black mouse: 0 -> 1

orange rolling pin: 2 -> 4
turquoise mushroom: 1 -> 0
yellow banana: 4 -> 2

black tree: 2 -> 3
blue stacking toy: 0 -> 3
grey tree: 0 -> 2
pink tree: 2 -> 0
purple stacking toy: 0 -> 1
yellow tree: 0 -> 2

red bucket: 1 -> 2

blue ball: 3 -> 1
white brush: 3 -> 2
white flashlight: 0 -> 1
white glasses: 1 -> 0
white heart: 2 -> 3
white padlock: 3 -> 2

---

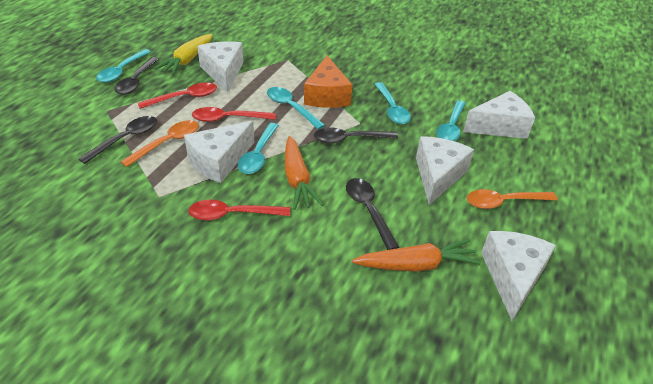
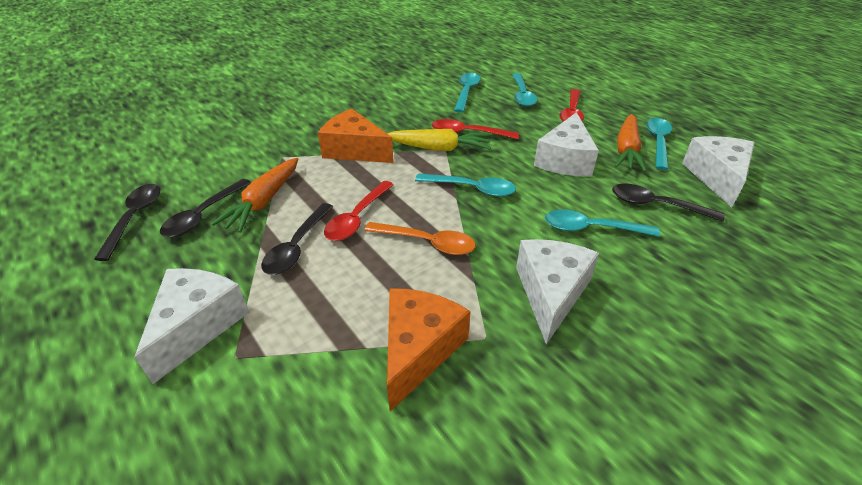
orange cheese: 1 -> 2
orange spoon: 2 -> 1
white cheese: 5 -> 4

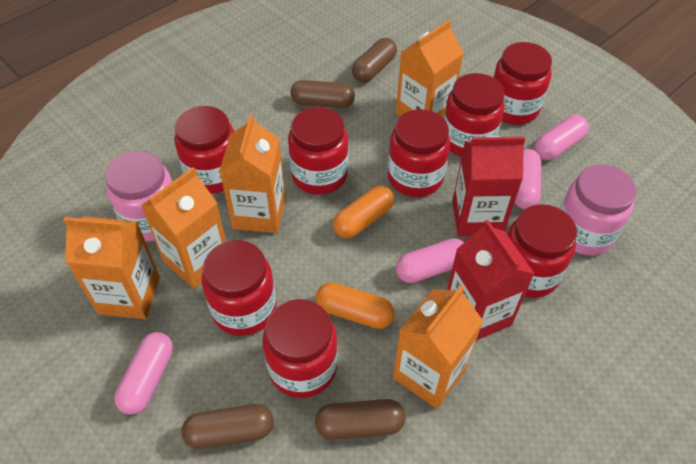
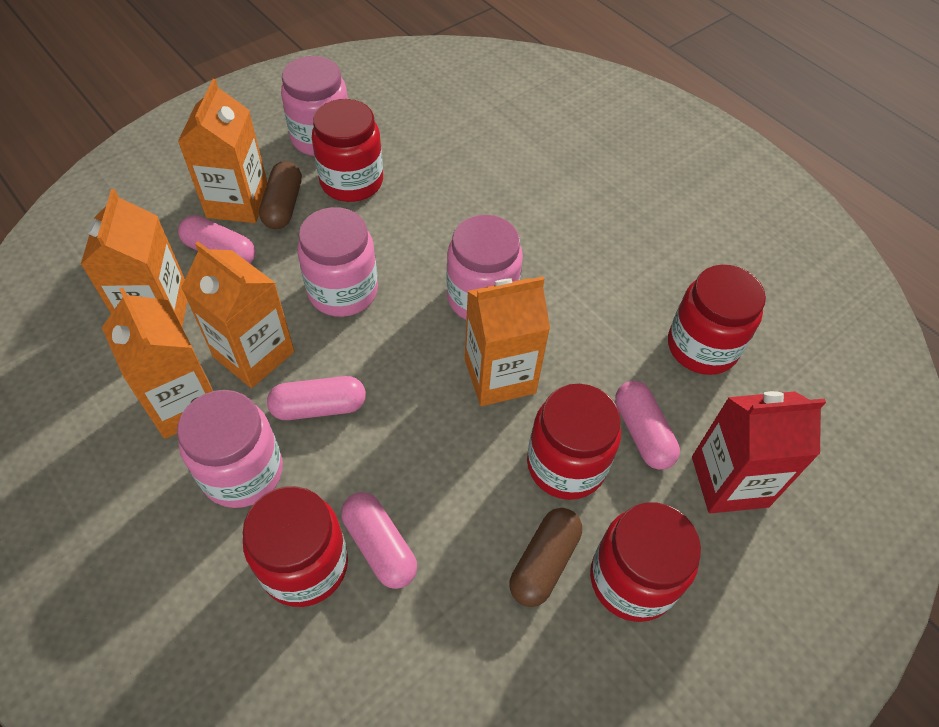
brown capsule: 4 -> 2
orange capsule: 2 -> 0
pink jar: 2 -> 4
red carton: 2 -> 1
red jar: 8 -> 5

TASK PROMPT:
Transcribe each line of the data above, unaltered, from the one where "blue stacking toy: 0 -> 3" appears to the one where "white padlock: 3 -> 2" appears, inclusive of both.

SOLUTION FOR THIS PROBLEM:
blue stacking toy: 0 -> 3
grey tree: 0 -> 2
pink tree: 2 -> 0
purple stacking toy: 0 -> 1
yellow tree: 0 -> 2

red bucket: 1 -> 2

blue ball: 3 -> 1
white brush: 3 -> 2
white flashlight: 0 -> 1
white glasses: 1 -> 0
white heart: 2 -> 3
white padlock: 3 -> 2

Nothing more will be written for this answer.